**EXCERPTED RECORDS:**
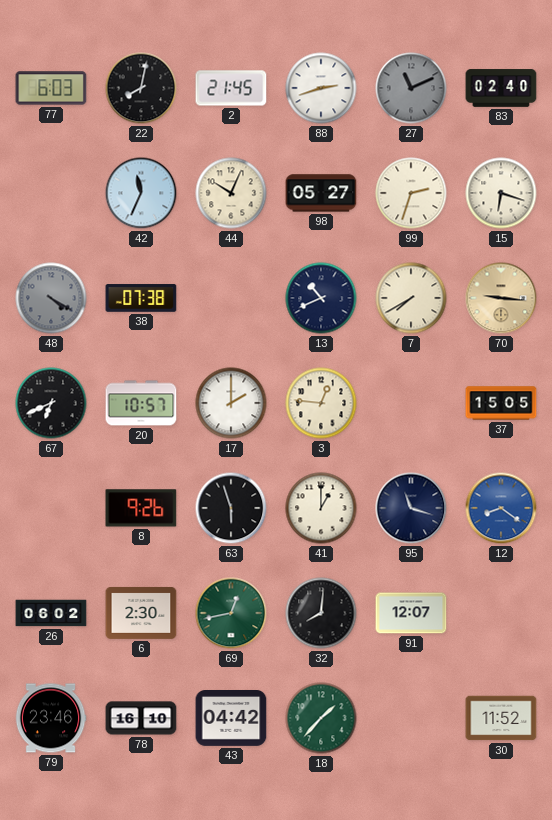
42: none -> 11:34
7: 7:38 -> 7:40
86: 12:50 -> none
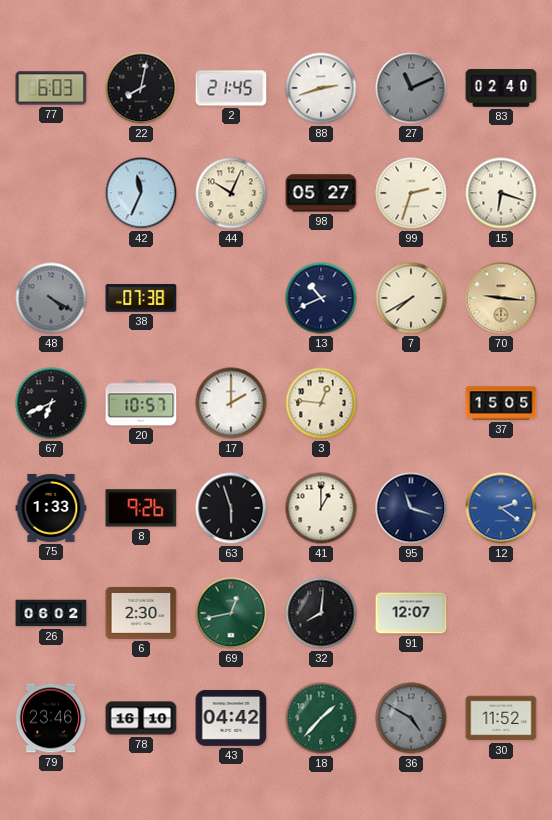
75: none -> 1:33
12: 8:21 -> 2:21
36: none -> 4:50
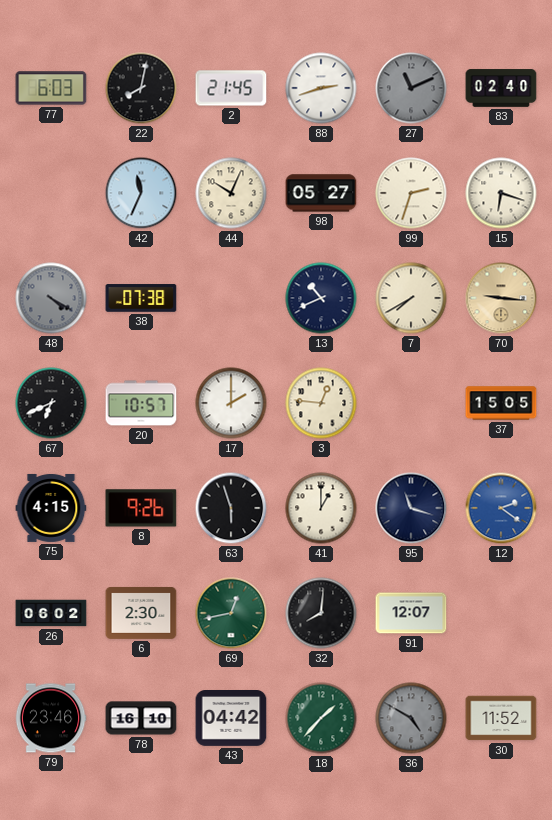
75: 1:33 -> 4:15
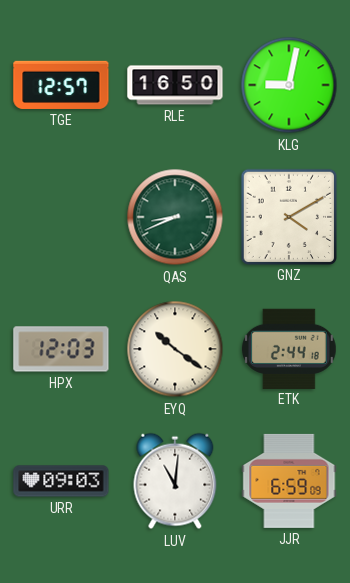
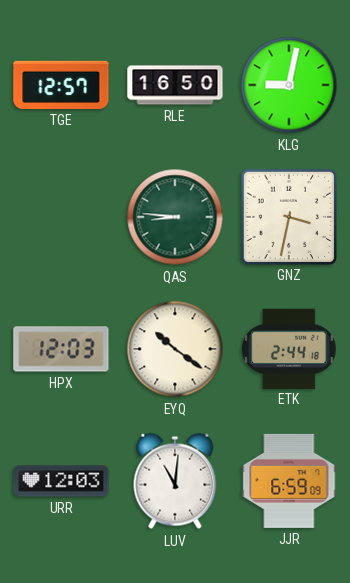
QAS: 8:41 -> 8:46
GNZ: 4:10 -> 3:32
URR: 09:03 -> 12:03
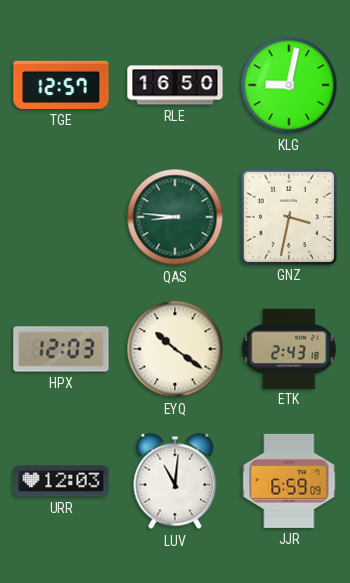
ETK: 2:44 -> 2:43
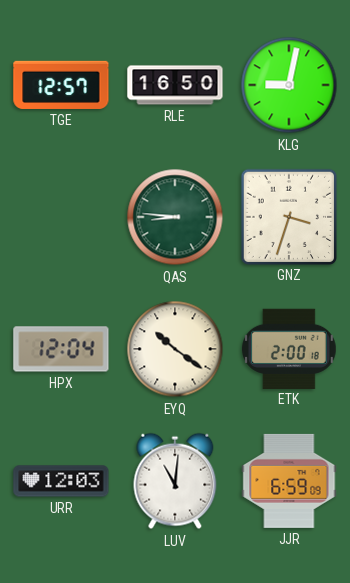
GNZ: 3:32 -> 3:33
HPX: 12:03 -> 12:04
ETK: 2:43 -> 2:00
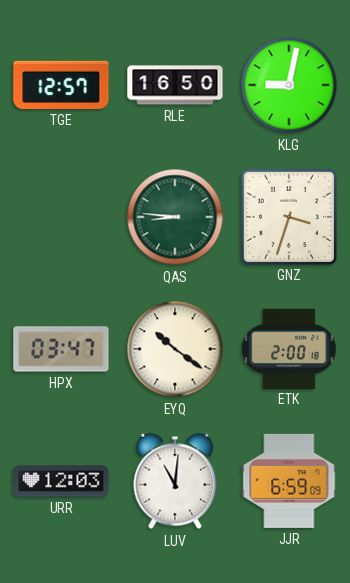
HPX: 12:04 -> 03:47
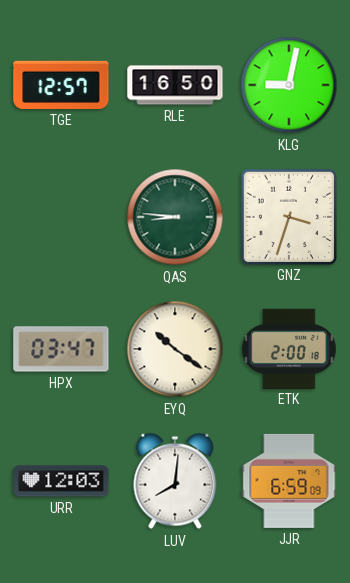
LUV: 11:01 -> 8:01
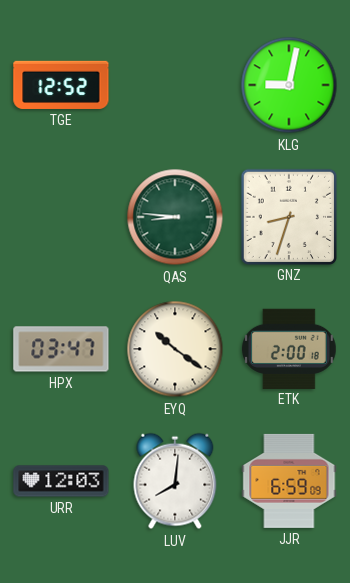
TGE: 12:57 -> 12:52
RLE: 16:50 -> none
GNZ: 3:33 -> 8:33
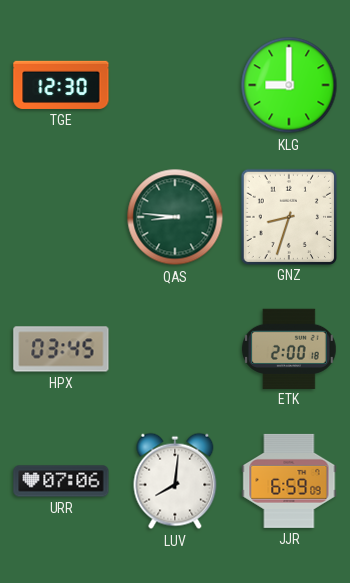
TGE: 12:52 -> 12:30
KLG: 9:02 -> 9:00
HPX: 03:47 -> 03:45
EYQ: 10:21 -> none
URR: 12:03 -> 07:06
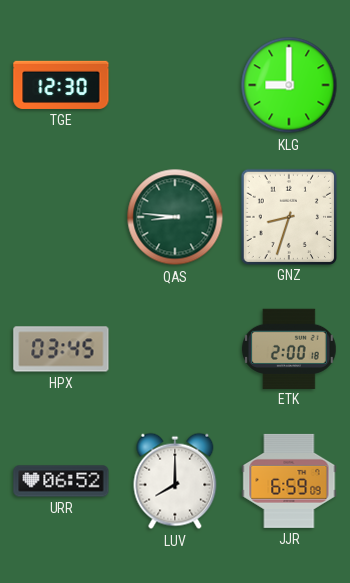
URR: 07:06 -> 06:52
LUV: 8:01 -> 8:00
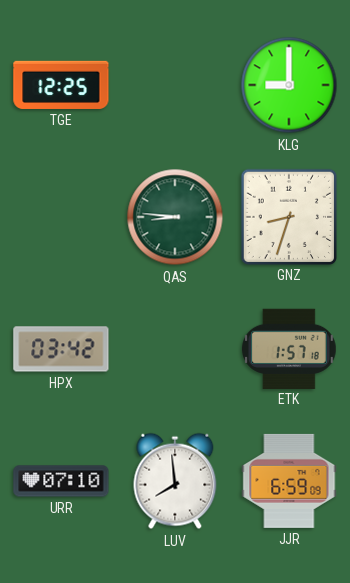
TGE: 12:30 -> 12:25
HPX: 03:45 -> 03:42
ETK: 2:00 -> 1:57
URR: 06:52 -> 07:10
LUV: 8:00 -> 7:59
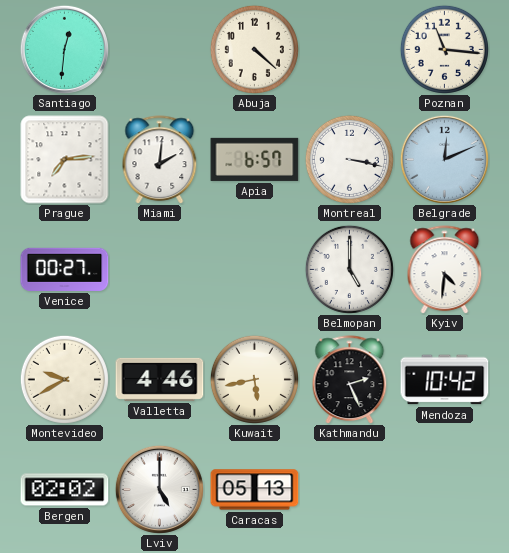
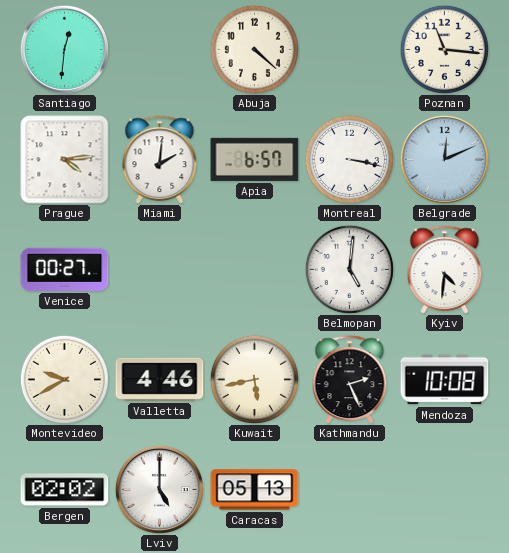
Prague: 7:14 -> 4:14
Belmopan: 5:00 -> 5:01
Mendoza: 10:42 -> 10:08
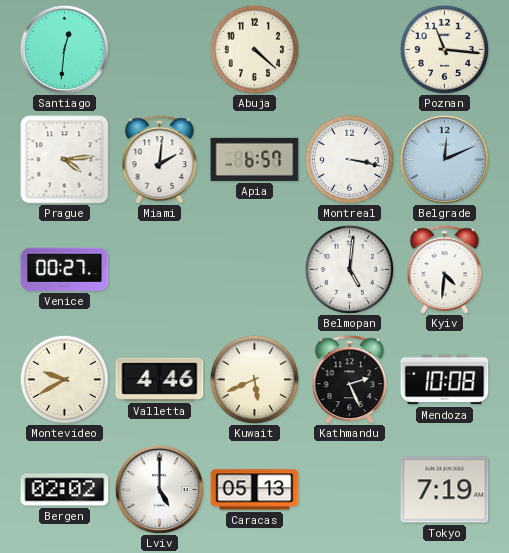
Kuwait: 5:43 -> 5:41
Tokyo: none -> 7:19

**REQUIRED TASK:**
Reproduce every line of the listing above verbatim and in its original order. Leave out the picture lines.

**EXERCISE ANSWER:**
42: none -> 11:34
7: 7:38 -> 7:40
86: 12:50 -> none
75: none -> 1:33
12: 8:21 -> 2:21
36: none -> 4:50
75: 1:33 -> 4:15
QAS: 8:41 -> 8:46
GNZ: 4:10 -> 3:32
URR: 09:03 -> 12:03
ETK: 2:44 -> 2:43
GNZ: 3:32 -> 3:33
HPX: 12:03 -> 12:04
ETK: 2:43 -> 2:00
HPX: 12:04 -> 03:47
LUV: 11:01 -> 8:01
TGE: 12:57 -> 12:52
RLE: 16:50 -> none
GNZ: 3:33 -> 8:33
TGE: 12:52 -> 12:30
KLG: 9:02 -> 9:00
HPX: 03:47 -> 03:45
EYQ: 10:21 -> none
URR: 12:03 -> 07:06
URR: 07:06 -> 06:52
LUV: 8:01 -> 8:00
TGE: 12:30 -> 12:25
HPX: 03:45 -> 03:42
ETK: 2:00 -> 1:57
URR: 06:52 -> 07:10
LUV: 8:00 -> 7:59
Prague: 7:14 -> 4:14
Belmopan: 5:00 -> 5:01
Mendoza: 10:42 -> 10:08
Kuwait: 5:43 -> 5:41
Tokyo: none -> 7:19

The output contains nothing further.